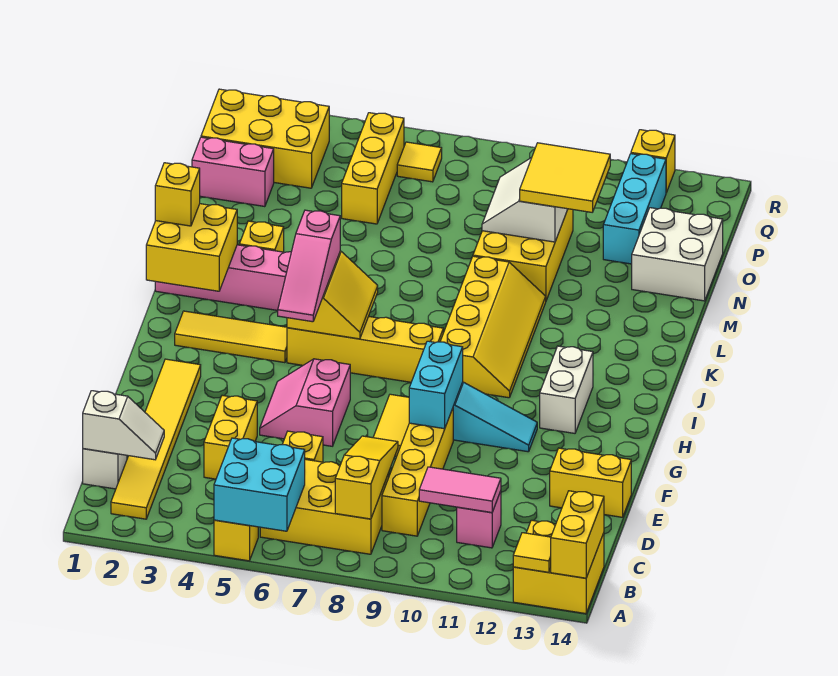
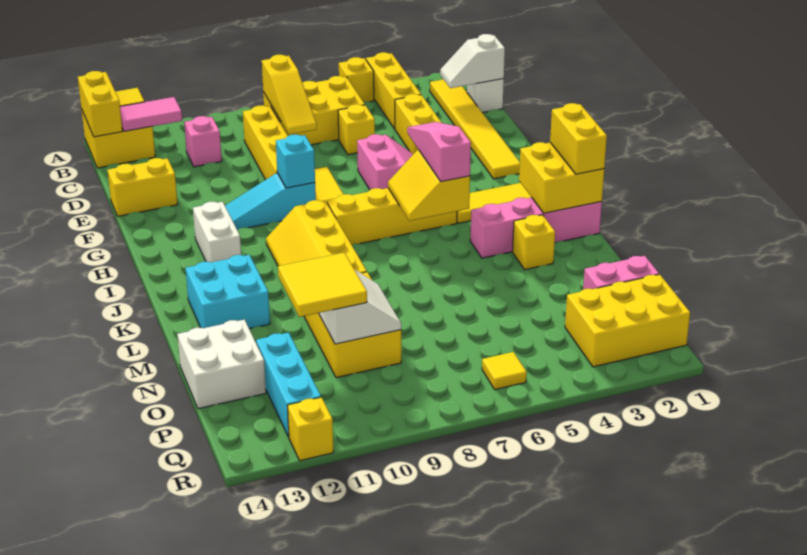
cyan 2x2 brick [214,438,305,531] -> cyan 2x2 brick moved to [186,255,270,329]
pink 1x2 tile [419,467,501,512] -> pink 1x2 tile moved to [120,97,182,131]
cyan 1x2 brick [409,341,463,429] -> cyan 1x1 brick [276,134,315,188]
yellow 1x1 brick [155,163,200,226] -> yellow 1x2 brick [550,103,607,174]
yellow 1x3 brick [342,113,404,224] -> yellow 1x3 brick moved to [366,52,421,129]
-------------------------
Only one number is wanted: the number of lines in the listing that contain the string "yellow".

2